§ **Dataset excerpts**
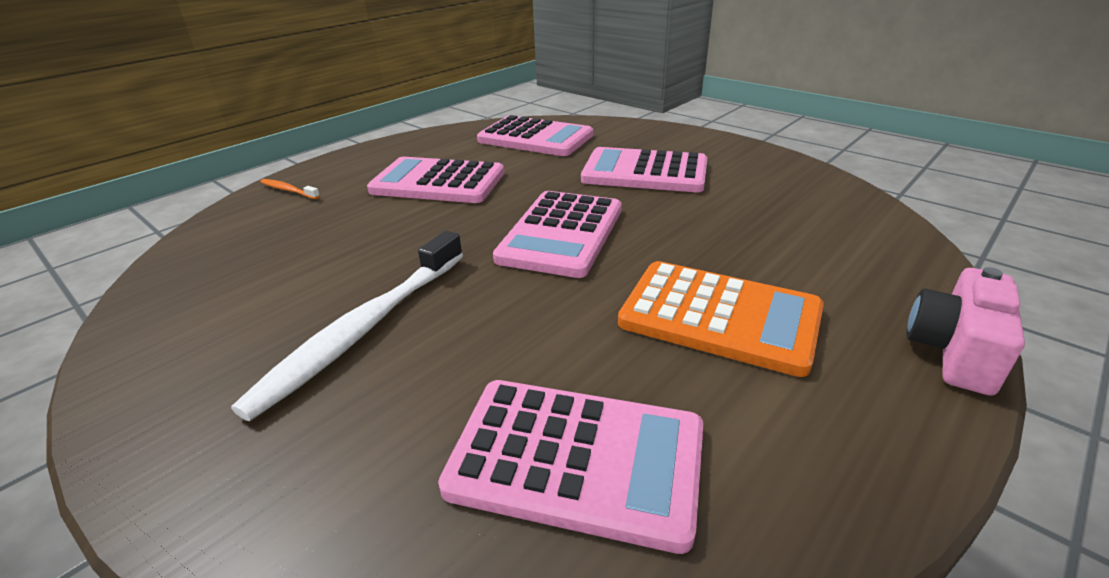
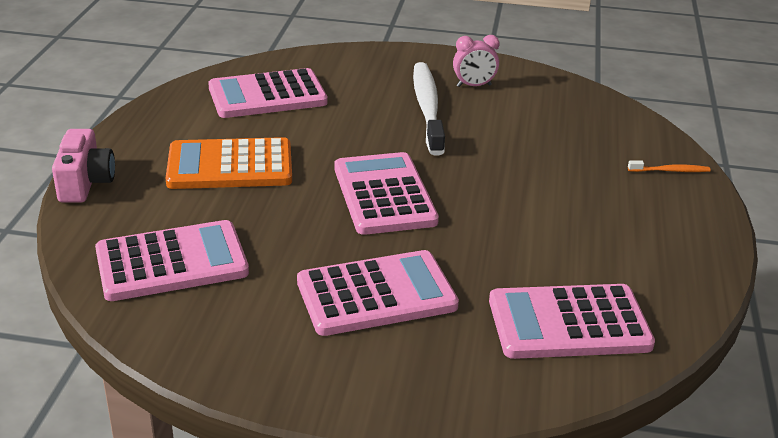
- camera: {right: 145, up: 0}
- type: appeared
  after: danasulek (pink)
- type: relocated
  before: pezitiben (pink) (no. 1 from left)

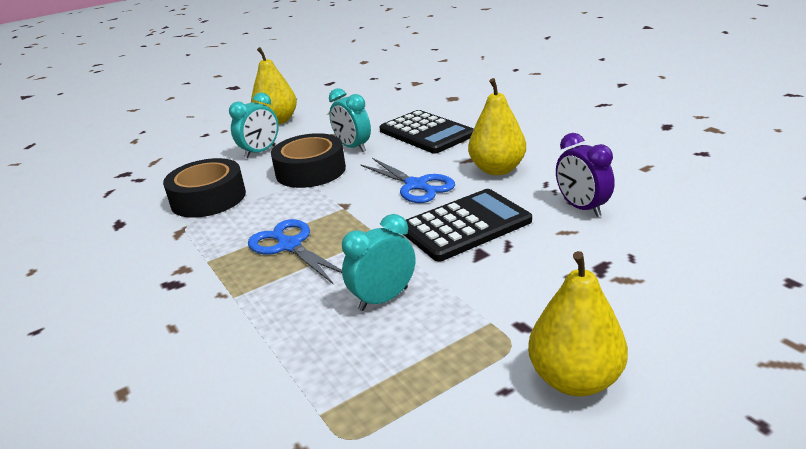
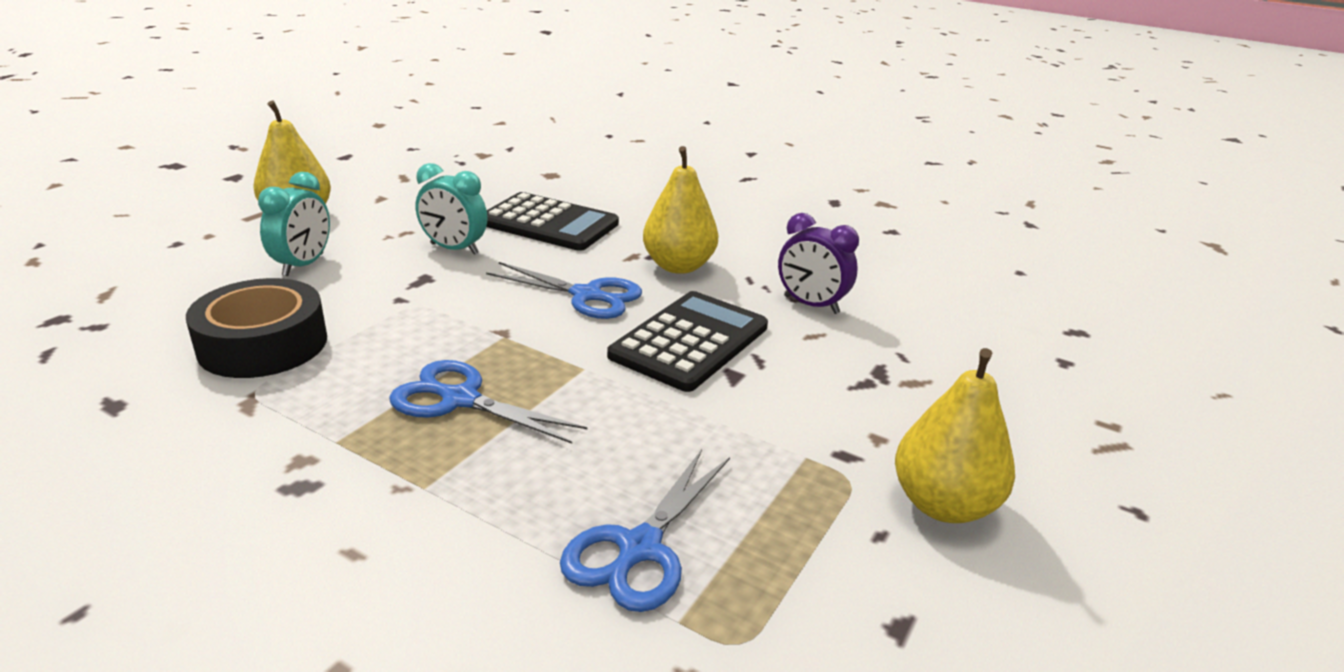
- camera: {right: -30, up: 0}
- type: missing
  before: nemaba (black) (no. 2 from left)
- type: missing
  before: danasulek (turquoise) (no. 3 from left)
- type: appeared
  after: pabemibol (blue) (no. 3 from left)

§ **Task item**
Produce an exact copy of only those lines that run from the line with "before: pezitiben (pink) (no. 1 from left)" to the final line of the records, including both; exclude images.

§ **Task result**
  before: pezitiben (pink) (no. 1 from left)

- camera: {right: -30, up: 0}
- type: missing
  before: nemaba (black) (no. 2 from left)
- type: missing
  before: danasulek (turquoise) (no. 3 from left)
- type: appeared
  after: pabemibol (blue) (no. 3 from left)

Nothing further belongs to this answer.